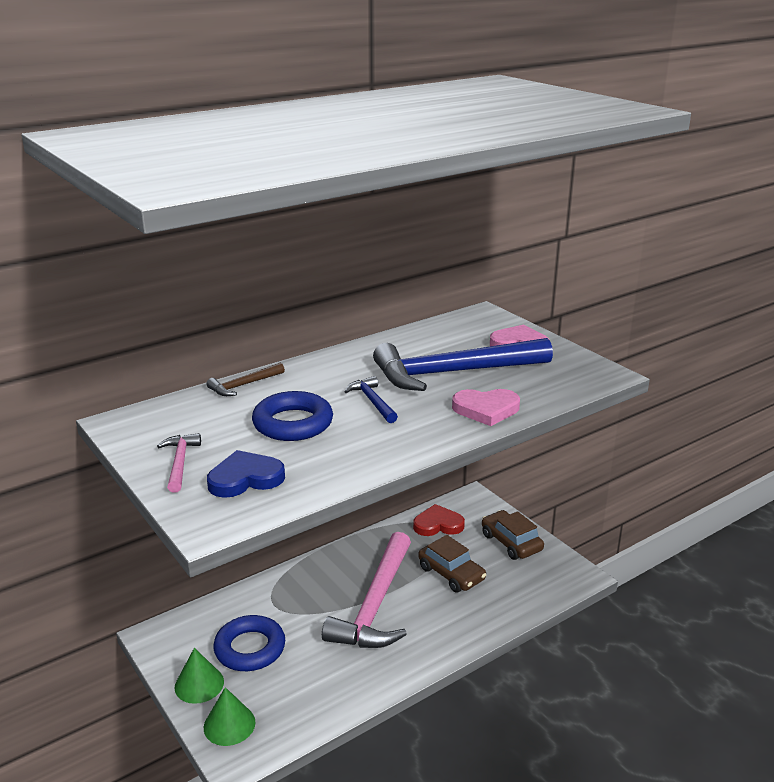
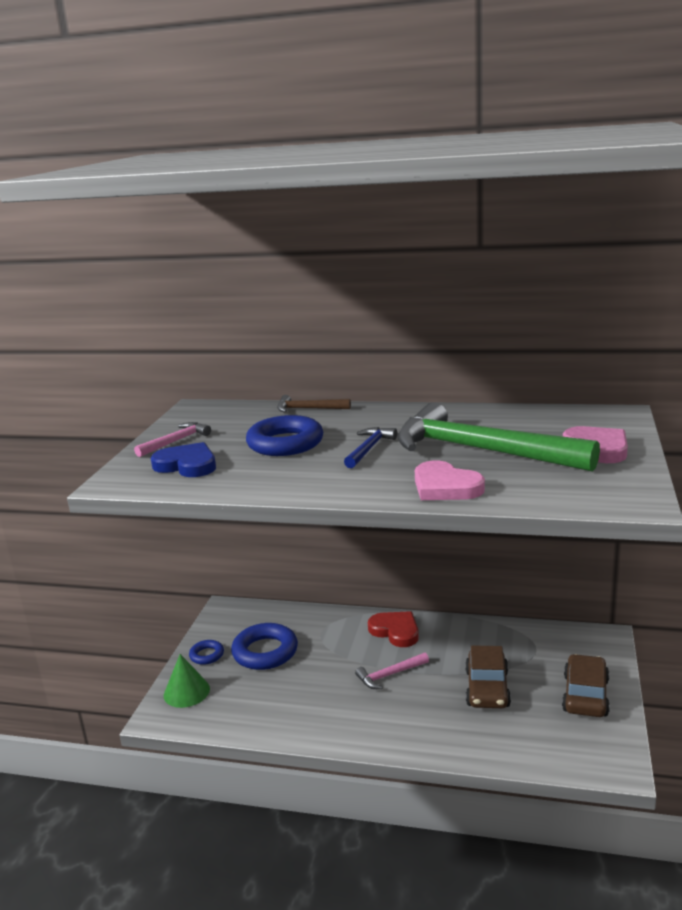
camera: 50 degrees right, 5 degrees down
(199, 684) = (207, 655): green cone -> blue ring
(375, 605) = (389, 675): pink hammer -> pink hammer, size x0.44
(438, 524) = (535, 643): red heart -> red heart (395, 631)
(453, 372) = (480, 450): blue hammer -> green hammer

###

(What you should do):
Transcribe the entries above verbatim, excluding any image.

(Exercise response):
camera: 50 degrees right, 5 degrees down
(199, 684) = (207, 655): green cone -> blue ring
(375, 605) = (389, 675): pink hammer -> pink hammer, size x0.44
(438, 524) = (535, 643): red heart -> red heart (395, 631)
(453, 372) = (480, 450): blue hammer -> green hammer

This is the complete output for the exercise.